*** Material for this exercise Section Begins ***
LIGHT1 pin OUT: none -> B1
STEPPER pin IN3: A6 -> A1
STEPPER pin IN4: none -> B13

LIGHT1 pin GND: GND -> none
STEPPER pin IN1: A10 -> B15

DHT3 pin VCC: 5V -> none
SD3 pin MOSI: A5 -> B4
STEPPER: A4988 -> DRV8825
*** Material for this exercise Section Ends ***
*** Material for this exercise Section Begins ***
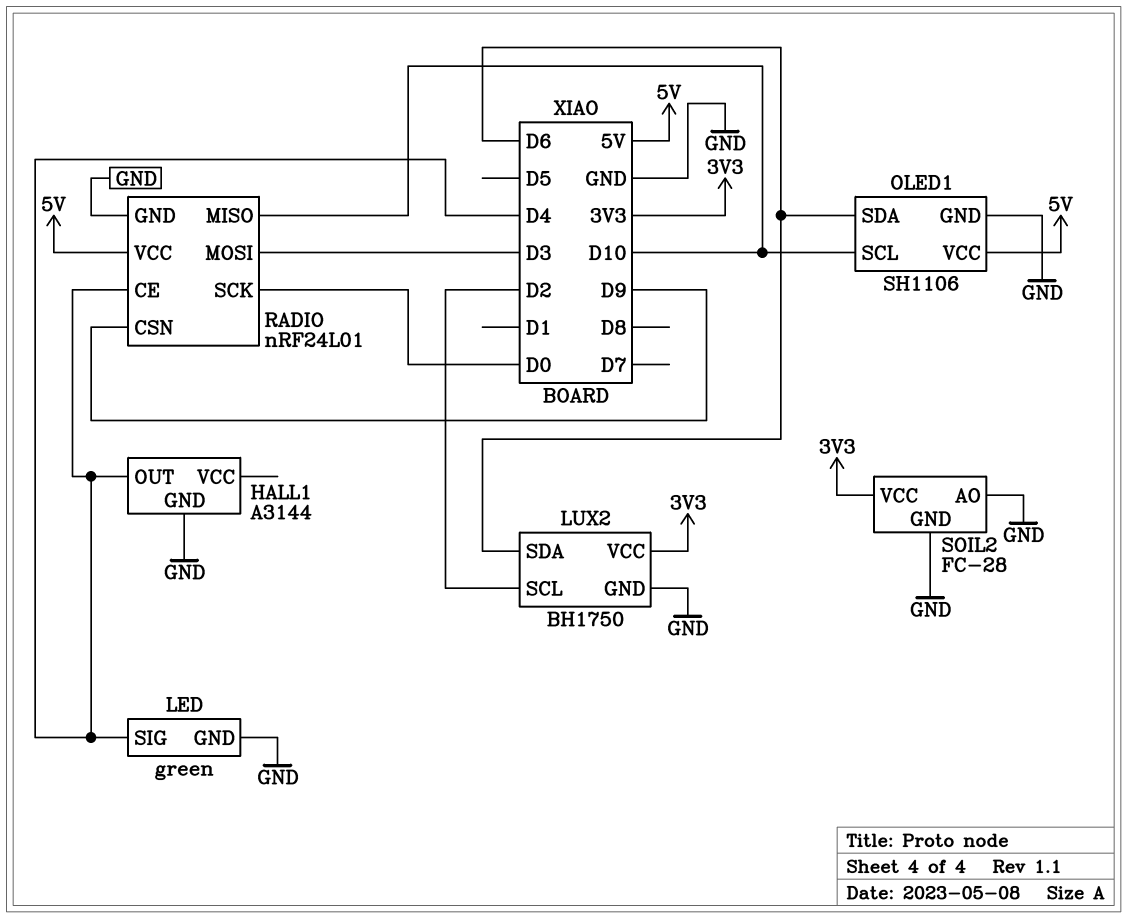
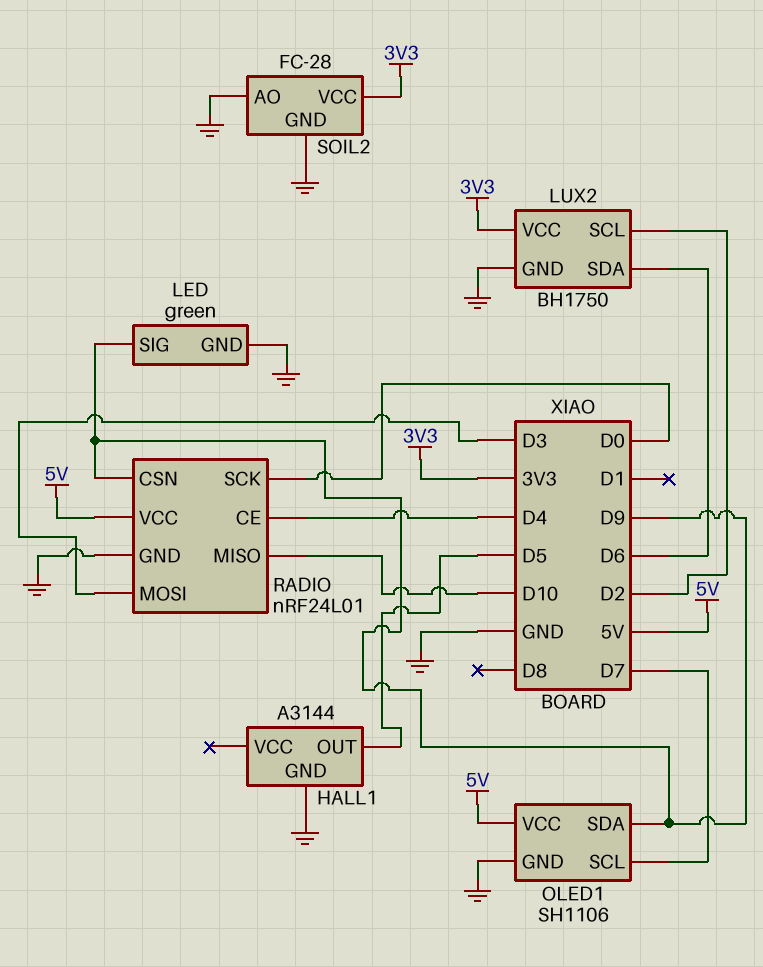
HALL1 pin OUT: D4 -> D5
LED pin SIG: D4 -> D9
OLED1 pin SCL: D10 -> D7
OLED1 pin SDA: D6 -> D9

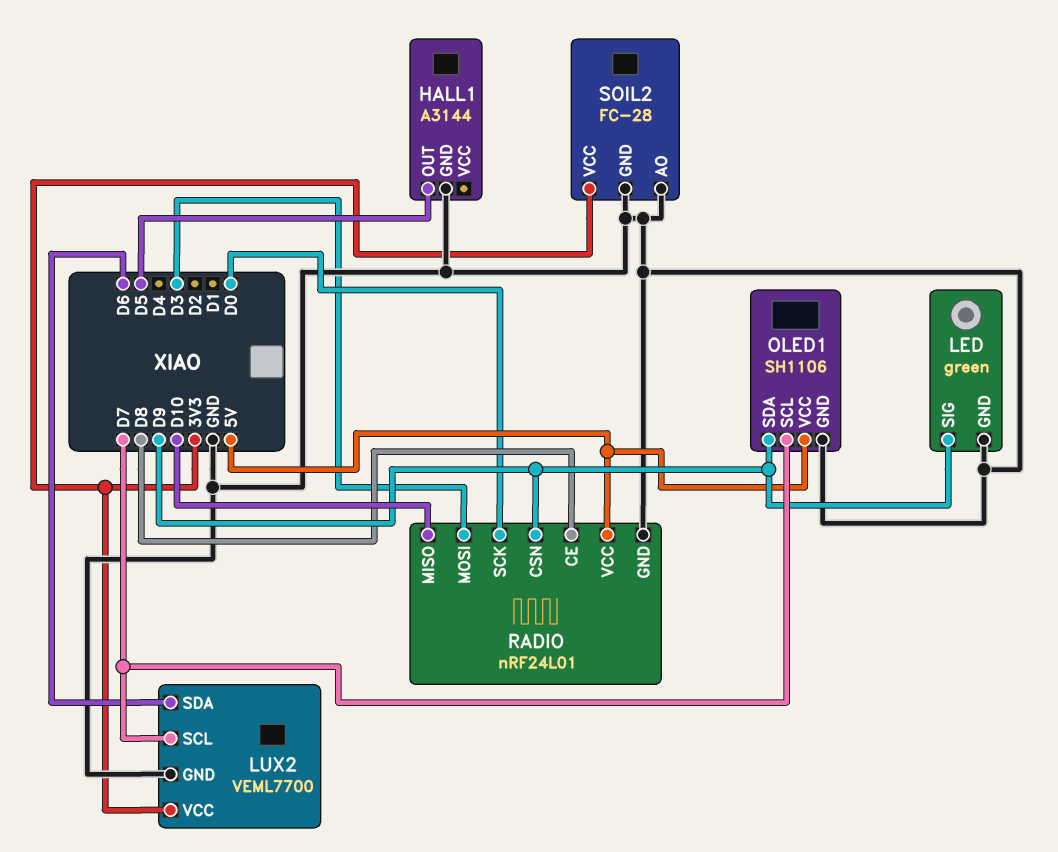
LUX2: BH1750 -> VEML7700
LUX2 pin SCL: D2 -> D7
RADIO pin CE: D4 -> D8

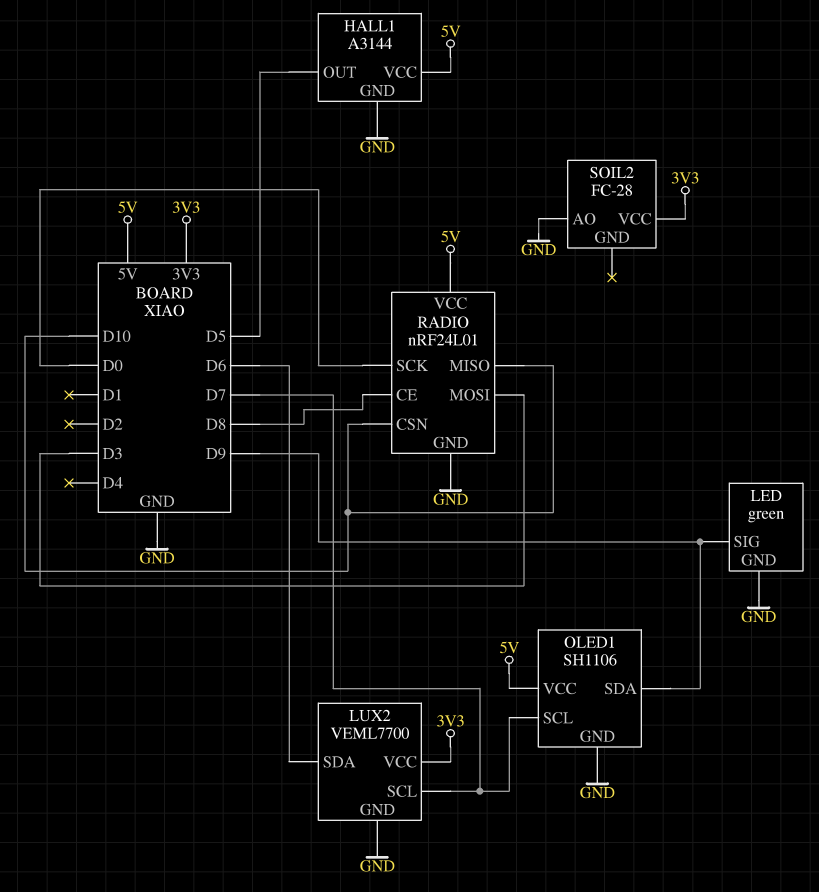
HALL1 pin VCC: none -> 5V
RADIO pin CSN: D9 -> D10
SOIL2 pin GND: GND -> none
*** Material for this exercise Section Ends ***
> [About this task] Could you copy each line from the listing that has the word "none" in it?

> [Task solution]
LIGHT1 pin OUT: none -> B1
STEPPER pin IN4: none -> B13
LIGHT1 pin GND: GND -> none
DHT3 pin VCC: 5V -> none
HALL1 pin VCC: none -> 5V
SOIL2 pin GND: GND -> none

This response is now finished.